Assignment
Take the line with "(443, 338) = (289, 345): black" and the rest of the lines after it, to the end of the entries, and restate them exactly.

Data excerpts
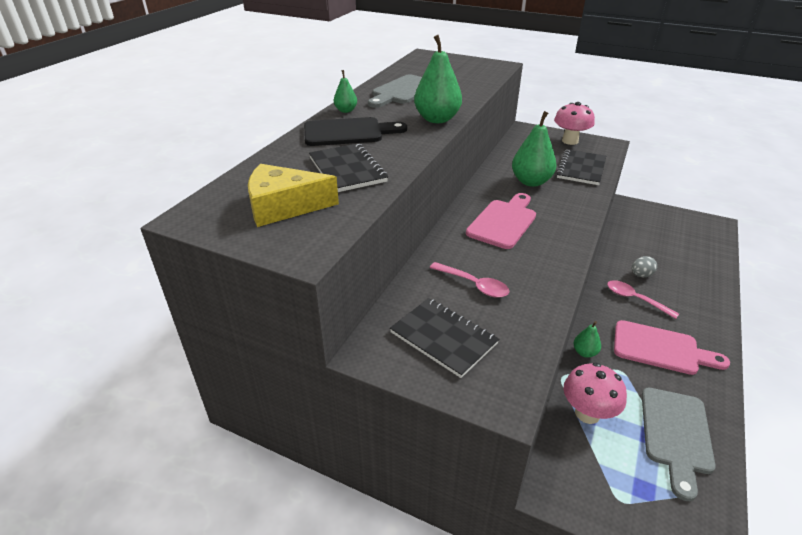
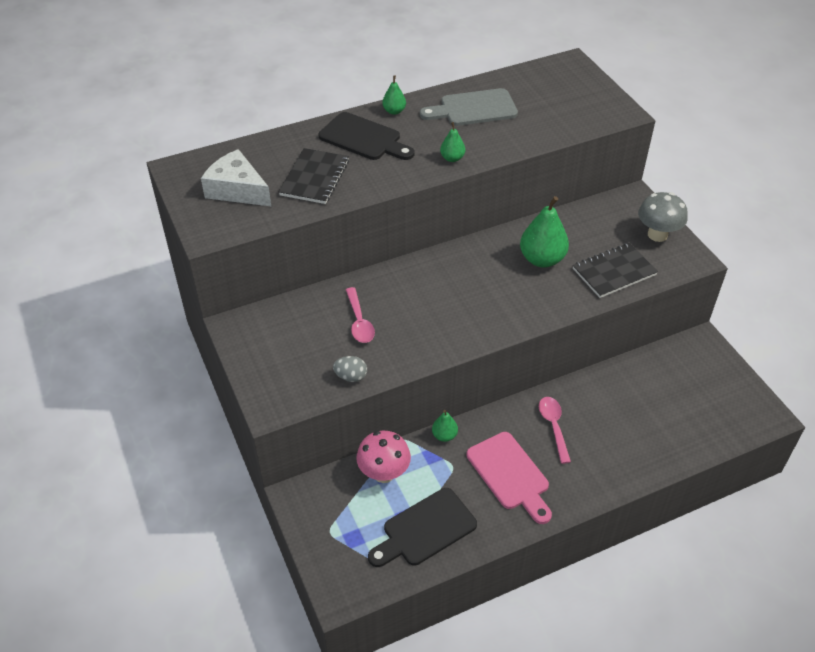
camera: 40 degrees right, 10 degrees up
(284, 206) = (237, 190): yellow cheese -> white cheese
(437, 119) = (452, 158): green pear -> green pear, size x0.52
(443, 338) = (289, 345): black notebook -> none
(503, 222) = (457, 284): pink cutting board -> none
(570, 141) = (657, 235): pink mushroom -> grey mushroom
(641, 275) = (594, 411): grey egg -> grey egg (351, 377)
(676, 435) = (425, 529): grey cutting board -> black cutting board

Task answer
(443, 338) = (289, 345): black notebook -> none
(503, 222) = (457, 284): pink cutting board -> none
(570, 141) = (657, 235): pink mushroom -> grey mushroom
(641, 275) = (594, 411): grey egg -> grey egg (351, 377)
(676, 435) = (425, 529): grey cutting board -> black cutting board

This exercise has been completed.